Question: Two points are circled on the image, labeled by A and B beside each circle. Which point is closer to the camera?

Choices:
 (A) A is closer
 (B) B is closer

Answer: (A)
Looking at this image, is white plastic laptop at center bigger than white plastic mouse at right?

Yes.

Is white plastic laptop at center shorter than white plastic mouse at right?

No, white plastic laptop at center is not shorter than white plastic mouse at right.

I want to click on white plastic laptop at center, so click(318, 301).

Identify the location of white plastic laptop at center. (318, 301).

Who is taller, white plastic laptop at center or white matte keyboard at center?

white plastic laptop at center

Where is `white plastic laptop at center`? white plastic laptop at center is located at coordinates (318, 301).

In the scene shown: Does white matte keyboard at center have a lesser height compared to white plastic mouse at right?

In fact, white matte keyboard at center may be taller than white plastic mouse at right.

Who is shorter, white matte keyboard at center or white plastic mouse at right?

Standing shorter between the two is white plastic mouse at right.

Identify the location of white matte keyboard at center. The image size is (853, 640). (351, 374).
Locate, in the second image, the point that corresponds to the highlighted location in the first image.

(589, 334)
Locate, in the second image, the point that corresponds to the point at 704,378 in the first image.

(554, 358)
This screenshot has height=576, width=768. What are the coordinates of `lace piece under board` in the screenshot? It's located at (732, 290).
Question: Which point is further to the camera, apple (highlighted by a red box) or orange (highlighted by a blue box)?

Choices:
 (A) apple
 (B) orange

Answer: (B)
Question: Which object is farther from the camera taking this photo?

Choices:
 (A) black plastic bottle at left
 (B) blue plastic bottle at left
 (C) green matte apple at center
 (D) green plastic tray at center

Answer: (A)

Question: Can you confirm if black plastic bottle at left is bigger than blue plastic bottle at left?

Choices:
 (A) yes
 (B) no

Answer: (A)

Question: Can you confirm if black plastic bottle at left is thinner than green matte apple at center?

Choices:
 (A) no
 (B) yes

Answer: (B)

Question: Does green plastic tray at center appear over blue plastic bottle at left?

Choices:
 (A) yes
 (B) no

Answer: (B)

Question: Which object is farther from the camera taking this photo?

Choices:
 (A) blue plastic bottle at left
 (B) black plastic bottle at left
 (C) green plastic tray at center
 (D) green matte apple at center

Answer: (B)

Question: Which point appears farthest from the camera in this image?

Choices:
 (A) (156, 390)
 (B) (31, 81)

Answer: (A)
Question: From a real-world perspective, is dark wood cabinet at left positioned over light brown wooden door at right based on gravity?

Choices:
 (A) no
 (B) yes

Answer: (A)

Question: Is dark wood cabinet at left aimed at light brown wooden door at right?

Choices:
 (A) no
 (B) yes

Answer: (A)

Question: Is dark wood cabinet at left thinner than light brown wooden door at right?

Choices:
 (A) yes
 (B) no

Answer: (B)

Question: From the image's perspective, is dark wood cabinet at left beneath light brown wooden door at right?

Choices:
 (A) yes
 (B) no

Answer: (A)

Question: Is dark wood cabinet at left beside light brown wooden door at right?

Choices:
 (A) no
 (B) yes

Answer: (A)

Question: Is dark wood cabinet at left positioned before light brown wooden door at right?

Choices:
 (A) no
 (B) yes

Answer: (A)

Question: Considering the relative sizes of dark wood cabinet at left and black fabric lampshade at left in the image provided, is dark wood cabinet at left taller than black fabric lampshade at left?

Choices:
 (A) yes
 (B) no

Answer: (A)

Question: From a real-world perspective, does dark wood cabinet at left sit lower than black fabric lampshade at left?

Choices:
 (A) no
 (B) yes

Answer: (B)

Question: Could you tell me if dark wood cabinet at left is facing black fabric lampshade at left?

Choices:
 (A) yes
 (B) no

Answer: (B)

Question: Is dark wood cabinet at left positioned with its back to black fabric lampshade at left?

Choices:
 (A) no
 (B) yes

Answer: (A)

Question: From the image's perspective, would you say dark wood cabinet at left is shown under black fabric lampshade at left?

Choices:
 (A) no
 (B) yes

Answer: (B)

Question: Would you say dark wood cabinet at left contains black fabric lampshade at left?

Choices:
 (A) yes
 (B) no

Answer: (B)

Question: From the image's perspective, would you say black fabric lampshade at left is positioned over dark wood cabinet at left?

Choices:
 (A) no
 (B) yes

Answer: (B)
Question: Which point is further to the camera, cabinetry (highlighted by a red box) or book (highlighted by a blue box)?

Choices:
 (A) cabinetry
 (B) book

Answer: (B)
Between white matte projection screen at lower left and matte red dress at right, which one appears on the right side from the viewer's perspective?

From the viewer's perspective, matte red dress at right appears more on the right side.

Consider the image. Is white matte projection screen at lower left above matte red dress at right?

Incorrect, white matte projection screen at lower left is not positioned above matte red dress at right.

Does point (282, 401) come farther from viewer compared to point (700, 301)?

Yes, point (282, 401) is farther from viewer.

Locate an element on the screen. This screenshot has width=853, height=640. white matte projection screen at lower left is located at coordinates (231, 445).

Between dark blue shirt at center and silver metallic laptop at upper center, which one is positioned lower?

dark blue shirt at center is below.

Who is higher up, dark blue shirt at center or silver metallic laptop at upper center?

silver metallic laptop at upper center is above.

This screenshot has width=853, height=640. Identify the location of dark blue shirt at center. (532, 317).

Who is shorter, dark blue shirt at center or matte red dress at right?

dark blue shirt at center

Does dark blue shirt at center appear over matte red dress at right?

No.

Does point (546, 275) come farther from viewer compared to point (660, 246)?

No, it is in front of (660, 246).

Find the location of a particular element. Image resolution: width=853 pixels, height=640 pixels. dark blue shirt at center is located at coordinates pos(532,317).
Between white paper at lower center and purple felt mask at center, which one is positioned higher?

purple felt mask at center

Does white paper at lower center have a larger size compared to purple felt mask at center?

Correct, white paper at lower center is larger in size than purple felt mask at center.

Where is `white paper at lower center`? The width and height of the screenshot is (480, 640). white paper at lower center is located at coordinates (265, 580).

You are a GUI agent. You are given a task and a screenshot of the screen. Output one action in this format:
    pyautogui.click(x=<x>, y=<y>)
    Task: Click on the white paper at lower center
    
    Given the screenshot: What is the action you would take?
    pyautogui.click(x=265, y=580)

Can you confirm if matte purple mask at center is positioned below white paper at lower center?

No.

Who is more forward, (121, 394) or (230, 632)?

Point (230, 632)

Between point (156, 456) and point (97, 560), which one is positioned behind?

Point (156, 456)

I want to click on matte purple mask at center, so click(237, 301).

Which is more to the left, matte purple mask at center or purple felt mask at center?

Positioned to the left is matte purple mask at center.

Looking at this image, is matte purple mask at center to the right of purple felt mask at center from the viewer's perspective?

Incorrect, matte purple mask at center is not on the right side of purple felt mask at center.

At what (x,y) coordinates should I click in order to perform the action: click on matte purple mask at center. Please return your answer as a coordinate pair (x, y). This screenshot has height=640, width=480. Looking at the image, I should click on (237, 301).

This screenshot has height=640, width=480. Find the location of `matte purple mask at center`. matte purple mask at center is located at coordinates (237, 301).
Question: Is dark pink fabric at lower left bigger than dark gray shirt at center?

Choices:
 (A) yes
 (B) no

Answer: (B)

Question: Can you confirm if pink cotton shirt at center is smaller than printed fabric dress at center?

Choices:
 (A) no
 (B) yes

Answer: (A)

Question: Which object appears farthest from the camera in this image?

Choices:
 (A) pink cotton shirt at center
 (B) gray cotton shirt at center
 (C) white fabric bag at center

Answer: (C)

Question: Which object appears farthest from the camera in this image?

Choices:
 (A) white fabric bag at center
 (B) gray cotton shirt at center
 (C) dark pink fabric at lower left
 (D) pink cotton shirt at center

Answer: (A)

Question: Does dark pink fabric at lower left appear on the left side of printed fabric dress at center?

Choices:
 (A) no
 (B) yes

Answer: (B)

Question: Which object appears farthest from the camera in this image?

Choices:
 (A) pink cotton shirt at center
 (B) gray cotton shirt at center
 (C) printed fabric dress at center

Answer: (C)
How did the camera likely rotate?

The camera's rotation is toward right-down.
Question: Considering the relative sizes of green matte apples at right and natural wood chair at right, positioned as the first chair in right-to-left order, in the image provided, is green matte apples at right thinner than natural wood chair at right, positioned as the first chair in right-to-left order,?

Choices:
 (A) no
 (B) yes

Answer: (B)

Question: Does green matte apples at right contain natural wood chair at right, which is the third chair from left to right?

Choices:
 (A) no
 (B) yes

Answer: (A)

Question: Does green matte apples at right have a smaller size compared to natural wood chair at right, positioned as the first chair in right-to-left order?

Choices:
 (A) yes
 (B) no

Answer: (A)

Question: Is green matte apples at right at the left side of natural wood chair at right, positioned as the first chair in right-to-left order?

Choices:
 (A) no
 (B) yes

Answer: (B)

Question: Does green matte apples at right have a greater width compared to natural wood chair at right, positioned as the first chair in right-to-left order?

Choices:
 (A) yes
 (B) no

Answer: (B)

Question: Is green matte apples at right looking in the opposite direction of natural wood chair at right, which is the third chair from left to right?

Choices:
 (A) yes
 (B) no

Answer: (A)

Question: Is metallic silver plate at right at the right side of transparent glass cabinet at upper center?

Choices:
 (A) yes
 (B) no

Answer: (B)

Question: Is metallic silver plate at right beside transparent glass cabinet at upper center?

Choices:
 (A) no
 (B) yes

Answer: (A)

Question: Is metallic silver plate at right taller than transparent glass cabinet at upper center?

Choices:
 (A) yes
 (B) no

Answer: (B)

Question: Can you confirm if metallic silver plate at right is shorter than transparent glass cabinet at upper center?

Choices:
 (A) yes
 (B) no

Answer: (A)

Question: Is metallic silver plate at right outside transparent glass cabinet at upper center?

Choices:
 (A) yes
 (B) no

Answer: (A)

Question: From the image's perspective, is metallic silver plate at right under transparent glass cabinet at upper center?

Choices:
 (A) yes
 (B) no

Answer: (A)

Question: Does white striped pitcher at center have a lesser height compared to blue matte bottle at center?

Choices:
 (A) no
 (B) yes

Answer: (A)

**STATED EXERCISE**
Convert the records from the line containing "Between dark blue" through the line containing "Who is shorter, dark" into a Markdown table with the columns Row and Line, numbering each row and omitting blank lines.

**FINISHED TASK**
| Row | Line |
|---|---|
| 1 | Between dark blue shirt at center and silver metallic laptop at upper center, which one is positioned lower? |
| 2 | dark blue shirt at center is below. |
| 3 | Who is higher up, dark blue shirt at center or silver metallic laptop at upper center? |
| 4 | silver metallic laptop at upper center is above. |
| 5 | This screenshot has width=853, height=640. Identify the location of dark blue shirt at center. (532, 317). |
| 6 | Who is shorter, dark blue shirt at center or matte red dress at right? |